◆ PROBLEM TO SOLVE ◆
The expected answer holds every line from the first line of the data below through the line containing "R20: 33k (n33, n34) -> 6.8k (n33, n34)", exactly as written, and no other line.

^^^^^^^^^^^^^^^^

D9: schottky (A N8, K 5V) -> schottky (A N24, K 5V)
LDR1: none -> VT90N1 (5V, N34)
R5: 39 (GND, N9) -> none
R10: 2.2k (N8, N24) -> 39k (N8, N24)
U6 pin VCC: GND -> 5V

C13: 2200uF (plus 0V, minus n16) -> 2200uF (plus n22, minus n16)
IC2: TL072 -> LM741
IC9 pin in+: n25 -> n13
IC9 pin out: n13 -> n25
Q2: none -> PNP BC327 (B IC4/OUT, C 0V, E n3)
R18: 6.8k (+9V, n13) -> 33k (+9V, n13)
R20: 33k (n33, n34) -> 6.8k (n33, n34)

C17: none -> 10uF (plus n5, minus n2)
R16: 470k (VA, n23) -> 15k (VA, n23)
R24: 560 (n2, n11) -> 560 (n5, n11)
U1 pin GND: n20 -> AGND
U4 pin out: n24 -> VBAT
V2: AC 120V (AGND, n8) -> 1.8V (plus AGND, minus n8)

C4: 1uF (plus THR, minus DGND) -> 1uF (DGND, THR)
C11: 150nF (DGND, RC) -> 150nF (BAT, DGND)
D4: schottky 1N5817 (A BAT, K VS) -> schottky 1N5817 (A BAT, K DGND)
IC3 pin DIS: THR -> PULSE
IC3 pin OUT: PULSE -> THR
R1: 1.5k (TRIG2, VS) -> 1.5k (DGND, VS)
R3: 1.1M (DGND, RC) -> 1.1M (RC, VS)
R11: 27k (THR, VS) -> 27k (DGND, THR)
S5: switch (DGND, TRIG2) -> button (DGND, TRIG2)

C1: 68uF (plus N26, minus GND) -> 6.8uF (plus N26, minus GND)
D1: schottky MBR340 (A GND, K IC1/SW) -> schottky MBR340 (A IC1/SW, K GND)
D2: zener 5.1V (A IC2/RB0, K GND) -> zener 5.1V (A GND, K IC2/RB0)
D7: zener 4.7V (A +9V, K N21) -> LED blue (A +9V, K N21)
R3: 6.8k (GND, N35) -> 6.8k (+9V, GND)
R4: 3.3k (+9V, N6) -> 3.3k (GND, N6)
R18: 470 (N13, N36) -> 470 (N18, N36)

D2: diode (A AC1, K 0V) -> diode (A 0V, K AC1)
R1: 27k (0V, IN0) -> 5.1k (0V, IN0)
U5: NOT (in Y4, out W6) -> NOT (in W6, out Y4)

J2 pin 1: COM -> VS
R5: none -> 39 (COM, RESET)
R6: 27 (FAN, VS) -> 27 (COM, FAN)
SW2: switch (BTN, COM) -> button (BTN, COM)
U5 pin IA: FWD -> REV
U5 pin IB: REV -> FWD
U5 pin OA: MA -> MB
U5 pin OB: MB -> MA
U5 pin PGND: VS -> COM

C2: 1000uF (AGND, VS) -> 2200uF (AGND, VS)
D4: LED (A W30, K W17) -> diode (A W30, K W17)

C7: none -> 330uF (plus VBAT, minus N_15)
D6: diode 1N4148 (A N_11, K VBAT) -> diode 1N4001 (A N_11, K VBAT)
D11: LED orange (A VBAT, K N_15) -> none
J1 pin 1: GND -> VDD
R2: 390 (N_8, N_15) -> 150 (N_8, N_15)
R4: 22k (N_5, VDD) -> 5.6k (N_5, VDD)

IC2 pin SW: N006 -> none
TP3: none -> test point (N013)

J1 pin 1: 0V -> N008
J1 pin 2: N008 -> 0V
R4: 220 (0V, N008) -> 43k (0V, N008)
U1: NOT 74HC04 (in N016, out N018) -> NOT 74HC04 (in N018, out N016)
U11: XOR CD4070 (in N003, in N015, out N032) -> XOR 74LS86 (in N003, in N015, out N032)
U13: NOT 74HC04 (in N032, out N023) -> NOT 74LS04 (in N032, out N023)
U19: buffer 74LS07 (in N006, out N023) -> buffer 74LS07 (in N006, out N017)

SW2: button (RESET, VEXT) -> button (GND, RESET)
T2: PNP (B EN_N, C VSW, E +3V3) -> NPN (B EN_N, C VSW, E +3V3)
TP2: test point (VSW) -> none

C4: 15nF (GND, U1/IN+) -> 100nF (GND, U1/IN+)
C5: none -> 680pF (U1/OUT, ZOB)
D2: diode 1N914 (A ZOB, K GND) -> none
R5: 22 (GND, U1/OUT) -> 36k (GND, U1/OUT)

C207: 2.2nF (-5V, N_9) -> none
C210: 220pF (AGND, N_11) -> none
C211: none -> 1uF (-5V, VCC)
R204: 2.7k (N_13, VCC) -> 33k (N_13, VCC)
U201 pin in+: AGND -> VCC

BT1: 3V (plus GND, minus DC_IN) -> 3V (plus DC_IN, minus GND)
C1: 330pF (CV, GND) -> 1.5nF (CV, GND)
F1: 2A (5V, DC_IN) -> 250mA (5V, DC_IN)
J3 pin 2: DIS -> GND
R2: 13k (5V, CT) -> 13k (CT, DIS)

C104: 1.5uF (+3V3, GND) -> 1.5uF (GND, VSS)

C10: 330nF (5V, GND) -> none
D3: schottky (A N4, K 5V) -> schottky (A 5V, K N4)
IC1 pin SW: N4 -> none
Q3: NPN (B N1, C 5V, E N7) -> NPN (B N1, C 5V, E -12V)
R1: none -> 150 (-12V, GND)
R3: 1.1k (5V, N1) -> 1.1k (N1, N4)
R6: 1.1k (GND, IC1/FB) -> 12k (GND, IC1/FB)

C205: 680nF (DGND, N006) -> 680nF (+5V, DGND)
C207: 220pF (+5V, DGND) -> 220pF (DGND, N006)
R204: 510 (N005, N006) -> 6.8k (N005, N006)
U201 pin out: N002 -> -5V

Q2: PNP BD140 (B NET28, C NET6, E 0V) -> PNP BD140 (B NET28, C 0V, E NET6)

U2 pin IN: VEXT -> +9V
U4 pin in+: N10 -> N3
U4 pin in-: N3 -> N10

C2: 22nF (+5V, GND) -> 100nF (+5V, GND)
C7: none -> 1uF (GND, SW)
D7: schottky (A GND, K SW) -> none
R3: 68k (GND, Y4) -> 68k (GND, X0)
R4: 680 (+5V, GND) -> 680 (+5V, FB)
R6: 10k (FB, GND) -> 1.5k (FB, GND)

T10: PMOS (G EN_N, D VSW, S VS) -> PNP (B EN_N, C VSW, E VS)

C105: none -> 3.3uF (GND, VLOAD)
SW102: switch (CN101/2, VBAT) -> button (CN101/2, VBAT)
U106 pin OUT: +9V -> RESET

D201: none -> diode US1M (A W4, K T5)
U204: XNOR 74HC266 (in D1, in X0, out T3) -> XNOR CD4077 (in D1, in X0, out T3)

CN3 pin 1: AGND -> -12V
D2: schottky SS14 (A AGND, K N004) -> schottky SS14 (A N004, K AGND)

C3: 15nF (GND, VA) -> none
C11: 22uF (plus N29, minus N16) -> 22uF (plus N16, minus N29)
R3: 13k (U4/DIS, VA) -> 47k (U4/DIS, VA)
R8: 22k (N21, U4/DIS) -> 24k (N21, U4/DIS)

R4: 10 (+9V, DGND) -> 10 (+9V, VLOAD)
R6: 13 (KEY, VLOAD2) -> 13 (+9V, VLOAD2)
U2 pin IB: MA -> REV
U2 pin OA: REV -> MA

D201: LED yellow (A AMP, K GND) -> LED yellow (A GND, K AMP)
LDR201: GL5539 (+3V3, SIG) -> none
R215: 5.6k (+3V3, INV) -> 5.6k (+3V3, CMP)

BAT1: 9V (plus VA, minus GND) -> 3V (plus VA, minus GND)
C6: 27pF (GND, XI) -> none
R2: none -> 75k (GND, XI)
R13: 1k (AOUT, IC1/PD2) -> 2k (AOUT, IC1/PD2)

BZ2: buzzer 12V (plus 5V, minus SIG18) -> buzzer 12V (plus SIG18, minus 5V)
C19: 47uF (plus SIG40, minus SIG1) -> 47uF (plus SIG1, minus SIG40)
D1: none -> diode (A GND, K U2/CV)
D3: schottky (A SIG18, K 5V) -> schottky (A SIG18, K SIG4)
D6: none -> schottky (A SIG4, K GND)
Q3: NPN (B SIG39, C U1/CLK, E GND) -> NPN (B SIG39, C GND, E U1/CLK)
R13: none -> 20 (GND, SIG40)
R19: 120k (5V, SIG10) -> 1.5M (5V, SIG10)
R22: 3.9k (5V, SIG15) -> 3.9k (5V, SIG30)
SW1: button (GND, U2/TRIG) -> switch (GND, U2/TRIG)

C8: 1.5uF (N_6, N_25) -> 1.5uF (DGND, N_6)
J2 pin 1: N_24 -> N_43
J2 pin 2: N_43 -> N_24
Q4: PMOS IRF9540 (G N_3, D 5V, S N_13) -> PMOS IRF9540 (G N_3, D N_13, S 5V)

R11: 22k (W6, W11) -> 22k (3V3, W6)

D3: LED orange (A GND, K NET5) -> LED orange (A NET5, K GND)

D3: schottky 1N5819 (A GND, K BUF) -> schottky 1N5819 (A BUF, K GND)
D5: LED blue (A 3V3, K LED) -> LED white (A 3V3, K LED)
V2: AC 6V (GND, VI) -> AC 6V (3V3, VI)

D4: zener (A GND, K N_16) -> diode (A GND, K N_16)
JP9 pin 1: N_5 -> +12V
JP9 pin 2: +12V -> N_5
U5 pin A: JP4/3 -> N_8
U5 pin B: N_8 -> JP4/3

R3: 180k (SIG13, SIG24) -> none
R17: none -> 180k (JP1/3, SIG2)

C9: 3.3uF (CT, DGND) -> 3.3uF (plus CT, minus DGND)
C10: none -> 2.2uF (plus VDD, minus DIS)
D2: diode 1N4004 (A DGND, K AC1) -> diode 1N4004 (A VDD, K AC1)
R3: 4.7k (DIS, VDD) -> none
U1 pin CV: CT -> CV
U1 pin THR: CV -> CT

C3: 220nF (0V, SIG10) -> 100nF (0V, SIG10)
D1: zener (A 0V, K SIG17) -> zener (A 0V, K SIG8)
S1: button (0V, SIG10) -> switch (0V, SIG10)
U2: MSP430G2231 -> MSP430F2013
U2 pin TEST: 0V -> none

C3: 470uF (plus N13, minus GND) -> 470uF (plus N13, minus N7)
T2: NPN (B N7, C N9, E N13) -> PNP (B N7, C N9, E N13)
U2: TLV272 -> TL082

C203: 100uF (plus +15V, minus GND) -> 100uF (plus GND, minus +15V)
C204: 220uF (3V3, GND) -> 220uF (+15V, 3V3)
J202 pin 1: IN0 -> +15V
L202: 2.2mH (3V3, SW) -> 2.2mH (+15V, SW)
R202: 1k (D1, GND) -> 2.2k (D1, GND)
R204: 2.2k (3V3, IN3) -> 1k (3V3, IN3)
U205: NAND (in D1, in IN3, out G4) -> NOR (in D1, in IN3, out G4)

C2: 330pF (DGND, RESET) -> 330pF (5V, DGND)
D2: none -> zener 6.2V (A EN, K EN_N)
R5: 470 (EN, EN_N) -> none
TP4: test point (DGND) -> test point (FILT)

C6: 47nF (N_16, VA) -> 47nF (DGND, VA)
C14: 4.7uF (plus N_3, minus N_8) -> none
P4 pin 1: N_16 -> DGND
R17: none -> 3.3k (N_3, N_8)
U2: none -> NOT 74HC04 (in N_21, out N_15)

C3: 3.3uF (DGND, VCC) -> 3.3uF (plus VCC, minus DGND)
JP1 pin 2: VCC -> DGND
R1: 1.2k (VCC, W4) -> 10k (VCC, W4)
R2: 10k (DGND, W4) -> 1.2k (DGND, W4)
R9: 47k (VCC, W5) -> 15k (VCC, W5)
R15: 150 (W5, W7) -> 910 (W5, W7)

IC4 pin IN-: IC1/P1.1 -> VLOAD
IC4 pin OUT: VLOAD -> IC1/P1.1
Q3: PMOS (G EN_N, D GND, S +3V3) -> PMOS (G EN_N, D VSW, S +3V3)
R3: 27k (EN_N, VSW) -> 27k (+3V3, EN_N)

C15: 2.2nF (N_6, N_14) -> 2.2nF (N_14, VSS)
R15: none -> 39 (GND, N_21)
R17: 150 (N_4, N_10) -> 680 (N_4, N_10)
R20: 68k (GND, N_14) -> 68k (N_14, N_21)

^^^^^^^^^^^^^^^^

◆ OUTPUT OF THE EXERCISE ◆
D9: schottky (A N8, K 5V) -> schottky (A N24, K 5V)
LDR1: none -> VT90N1 (5V, N34)
R5: 39 (GND, N9) -> none
R10: 2.2k (N8, N24) -> 39k (N8, N24)
U6 pin VCC: GND -> 5V

C13: 2200uF (plus 0V, minus n16) -> 2200uF (plus n22, minus n16)
IC2: TL072 -> LM741
IC9 pin in+: n25 -> n13
IC9 pin out: n13 -> n25
Q2: none -> PNP BC327 (B IC4/OUT, C 0V, E n3)
R18: 6.8k (+9V, n13) -> 33k (+9V, n13)
R20: 33k (n33, n34) -> 6.8k (n33, n34)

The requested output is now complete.